What to do -> From the entries below, return only the lines starting at the one that contains "yellow 1x2 tile [449,129,549,216]" and ending at the one that contains "cyan 2x2 slope [394,21,541,160]", exactly as they stand.

START Data provided

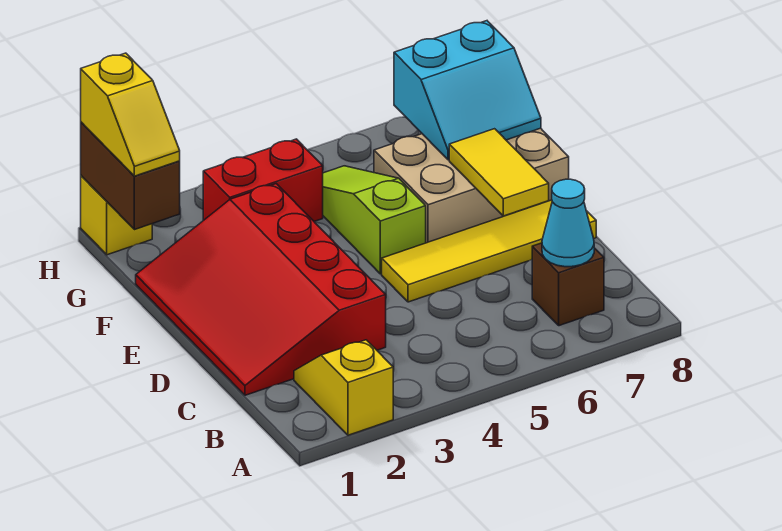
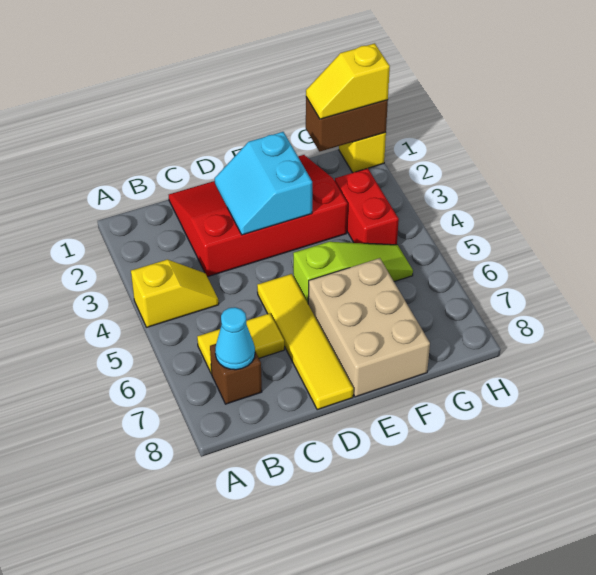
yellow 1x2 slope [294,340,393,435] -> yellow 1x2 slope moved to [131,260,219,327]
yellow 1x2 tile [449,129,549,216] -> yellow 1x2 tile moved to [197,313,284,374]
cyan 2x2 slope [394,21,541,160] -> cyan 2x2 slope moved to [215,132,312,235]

END Data provided
START Data provided

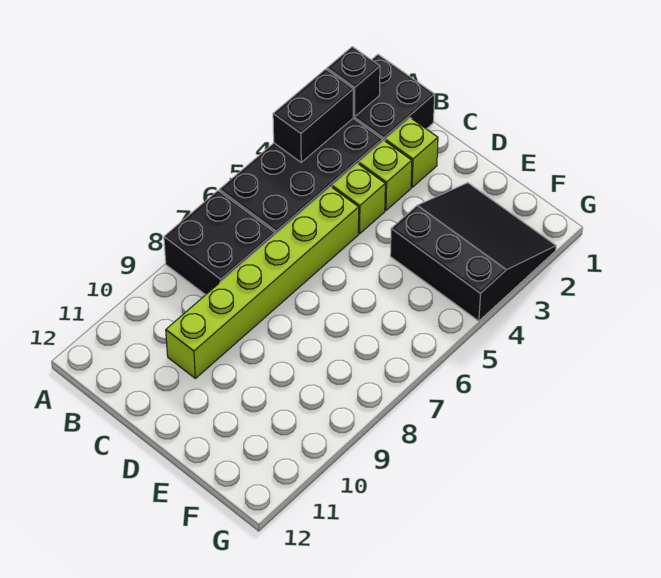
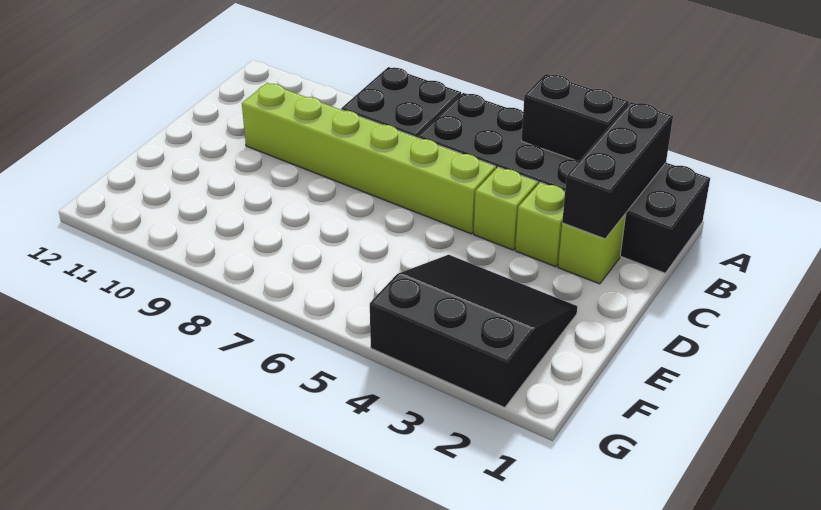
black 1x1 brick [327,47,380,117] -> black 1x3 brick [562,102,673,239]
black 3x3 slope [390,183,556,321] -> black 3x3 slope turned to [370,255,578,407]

END Data provided

Answer to this task ->
yellow 1x2 tile [449,129,549,216] -> yellow 1x2 tile moved to [197,313,284,374]
cyan 2x2 slope [394,21,541,160] -> cyan 2x2 slope moved to [215,132,312,235]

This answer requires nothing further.